● **Exercise prompt**:
Begin at the line below that holds "black 1x1 cone [459,73,499,142] -> none" and end at the line that holds "black 1x3 plate [221,327,303,380] -> none", transcribing each line exactly and skipping any picture.

Object correspondence data
---+---

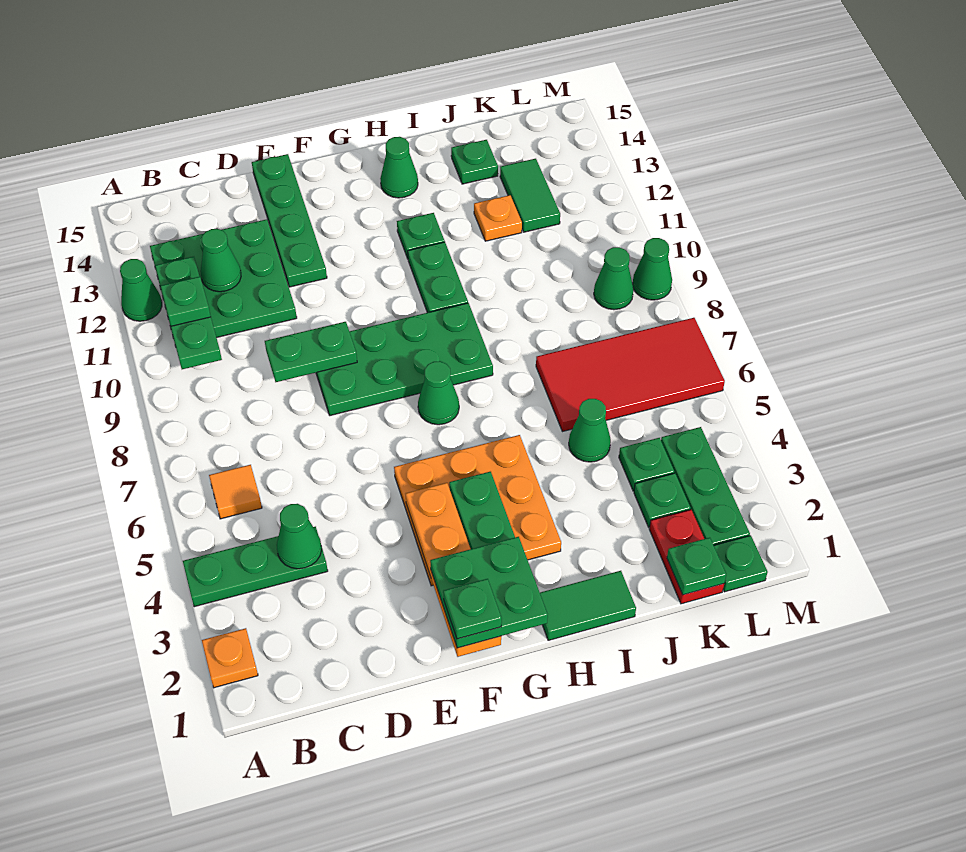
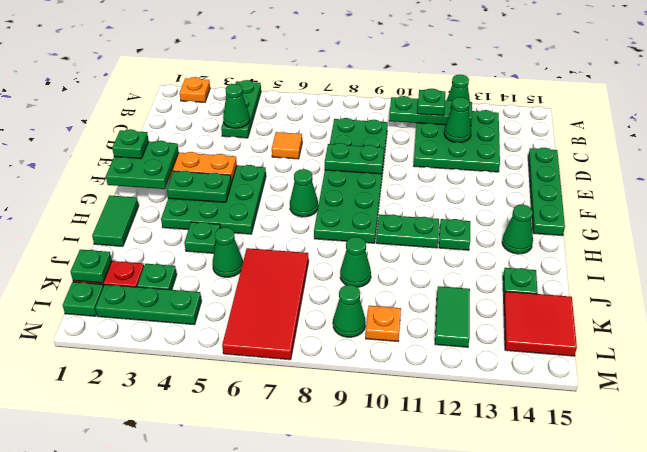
orange 1x1 tile [209,465,262,519] -> orange 1x1 tile moved to [272,132,302,159]
green 1x2 plate [265,322,357,382] -> green 1x2 plate turned to [325,143,384,174]
green 2x4 plate [316,303,493,416] -> green 2x6 plate [314,118,388,243]
green 1x4 plate [252,154,327,287] -> green 1x4 plate turned to [528,148,565,236]
orange 3x3 plate [394,435,561,586] -> green 3x3 plate [161,165,266,234]
orange 1x1 plate [474,195,522,241] -> orange 1x1 plate moved to [366,306,401,341]
green 1x1 plate [619,438,674,491] -> green 1x1 plate moved to [184,222,220,253]
green 1x2 tile [500,159,560,232] -> green 1x2 tile turned to [435,286,470,347]
none -> red 2x2 tile [504,292,577,356]
green 1x1 cone [633,238,672,300] -> green 1x1 cone moved to [340,237,371,287]

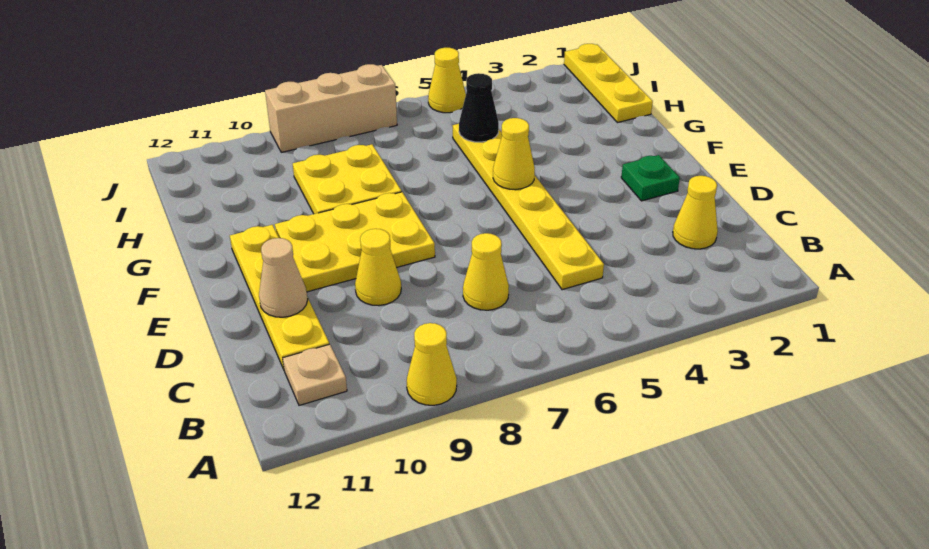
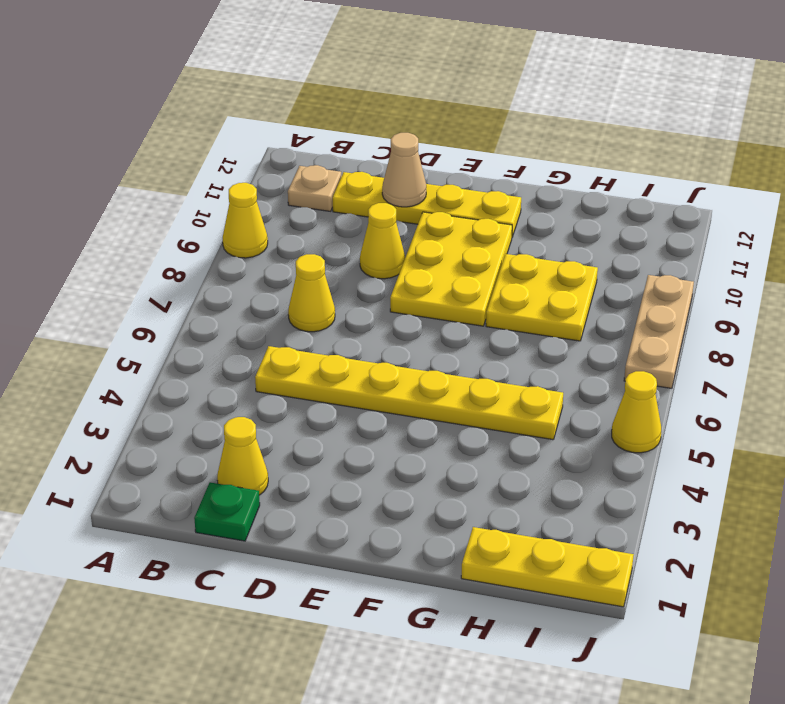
green 1x1 plate [621,155,680,201] -> green 1x1 plate moved to [194,482,260,541]
yellow 1x1 cone [493,118,535,190] -> none
black 1x1 cone [459,73,499,142] -> none
tan 1x3 brick [265,64,397,152] -> tan 1x3 plate [624,275,694,388]

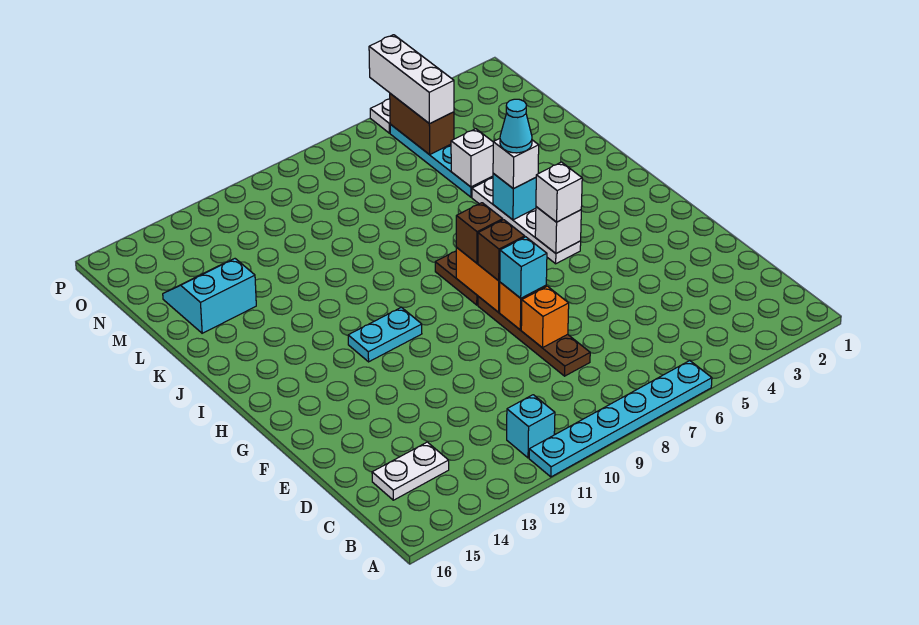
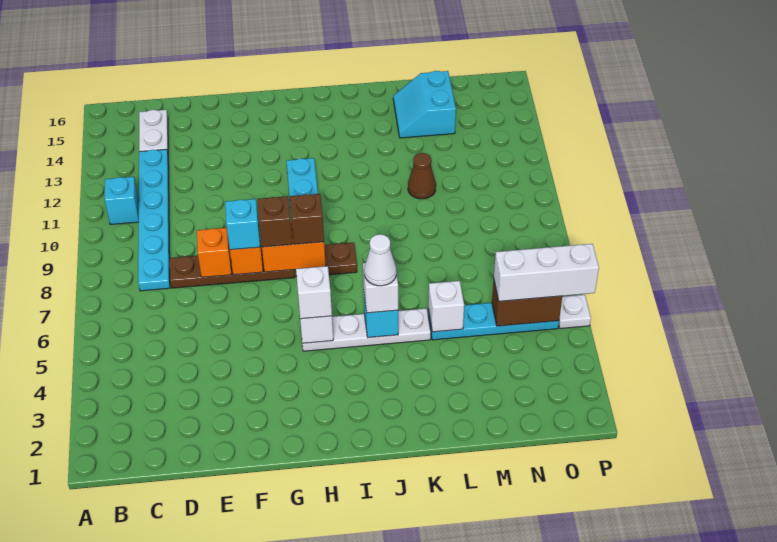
cyan 1x6 plate [529,361,712,477] -> cyan 1x6 plate moved to [138,149,170,291]
cyan 1x1 cone [500,99,532,153] -> white 1x1 cone [364,234,396,286]
none -> brown 1x1 cone [408,153,436,199]
cyan 2x2 slope [163,259,256,333] -> cyan 2x2 slope turned to [393,71,456,138]

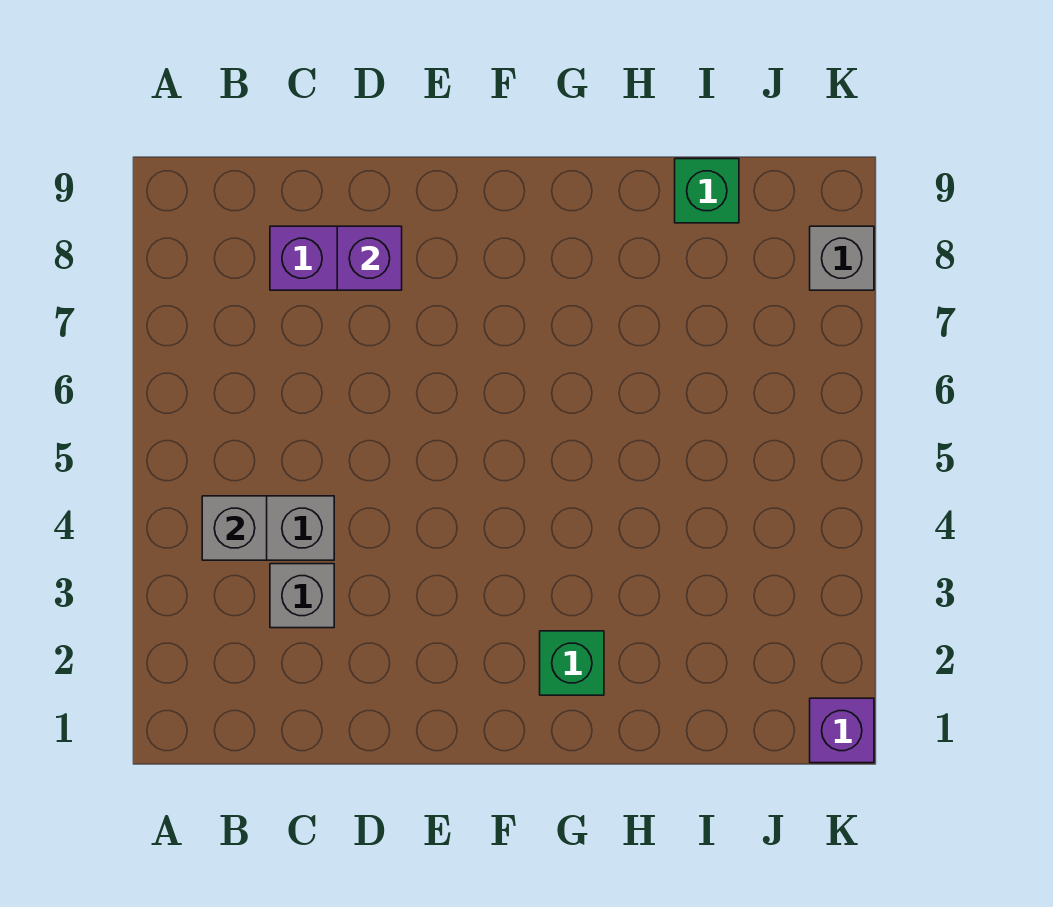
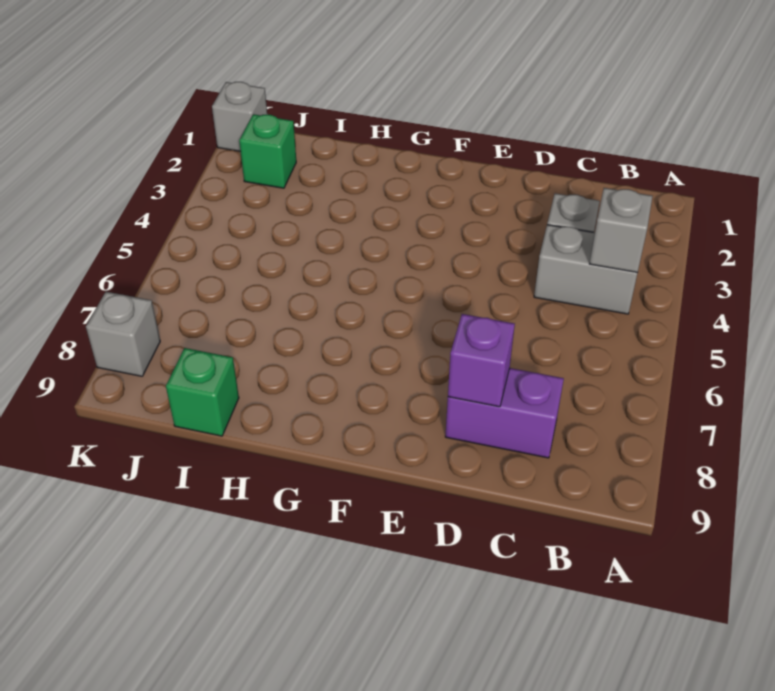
green 1x1 brick [540,631,604,695] -> green 1x1 brick moved to [239,114,296,188]
purple 1x1 brick [810,698,874,763] -> grey 1x1 brick [212,82,267,151]

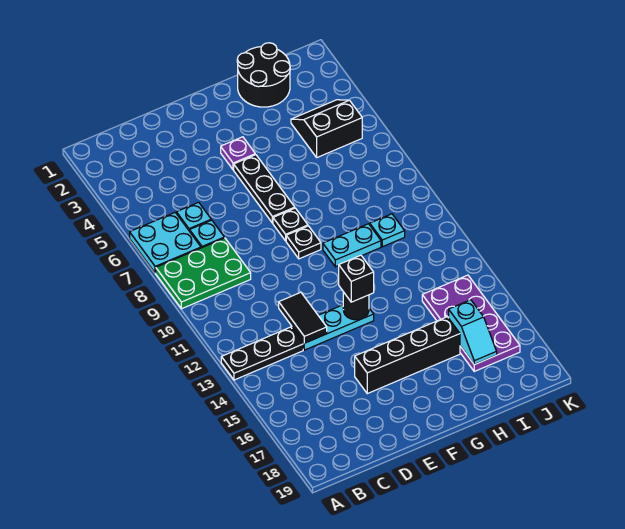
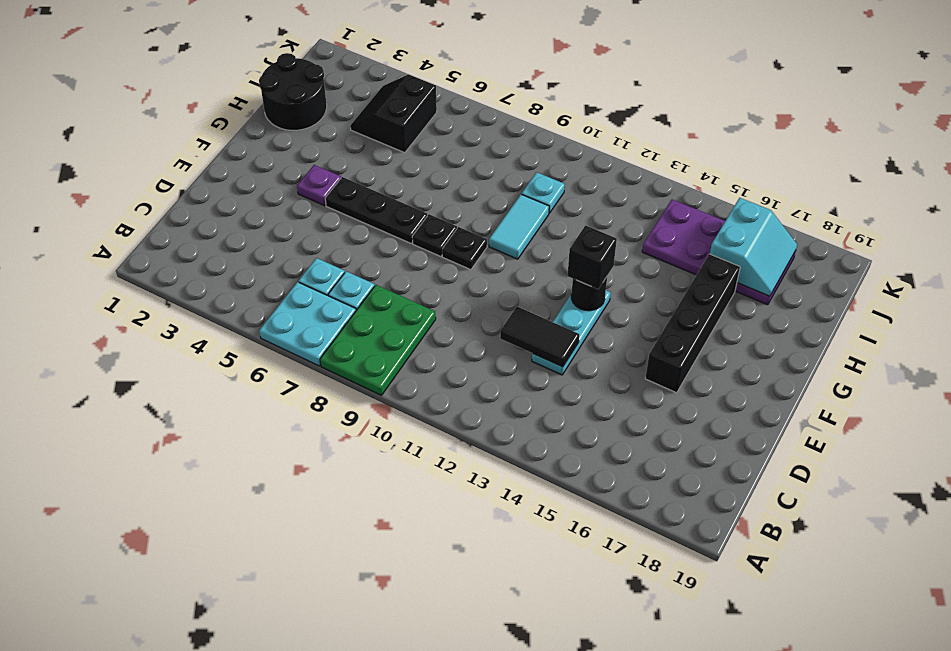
black 1x3 plate [221,327,303,380] -> none
cyan 1x2 plate [323,224,381,267] -> cyan 1x2 tile [489,194,549,259]
cyan 1x2 slope [449,300,497,365] -> cyan 2x2 slope [710,198,797,296]

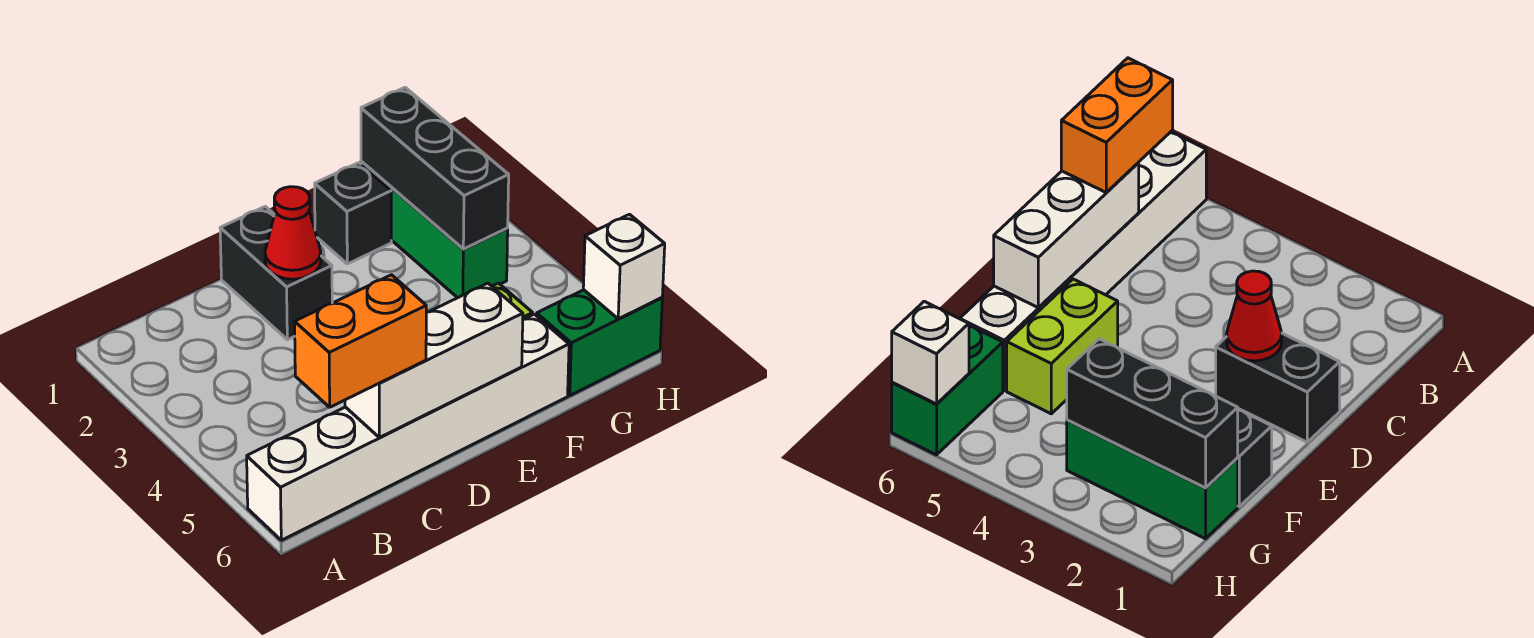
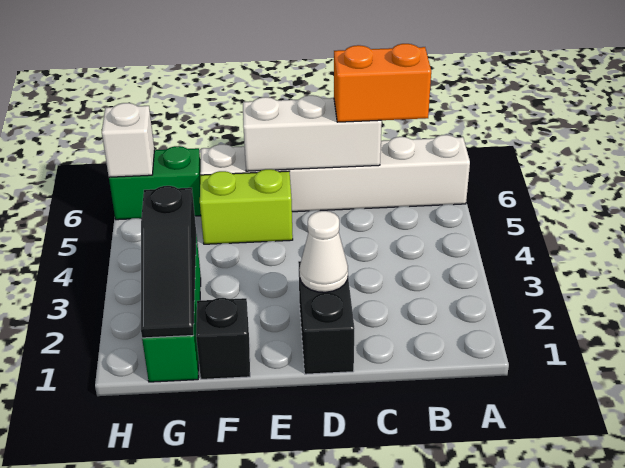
red 1x1 cone [265,187,321,279] -> white 1x1 cone [299,211,348,292]
black 1x3 brick [361,88,509,249] -> black 1x3 slope [141,186,196,338]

---+---

● **Reply to the exercise**:
black 1x1 cone [459,73,499,142] -> none
tan 1x3 brick [265,64,397,152] -> tan 1x3 plate [624,275,694,388]

cyan 1x6 plate [529,361,712,477] -> cyan 1x6 plate moved to [138,149,170,291]
cyan 1x1 cone [500,99,532,153] -> white 1x1 cone [364,234,396,286]
none -> brown 1x1 cone [408,153,436,199]
cyan 2x2 slope [163,259,256,333] -> cyan 2x2 slope turned to [393,71,456,138]

green 1x1 brick [540,631,604,695] -> green 1x1 brick moved to [239,114,296,188]
purple 1x1 brick [810,698,874,763] -> grey 1x1 brick [212,82,267,151]

black 1x3 plate [221,327,303,380] -> none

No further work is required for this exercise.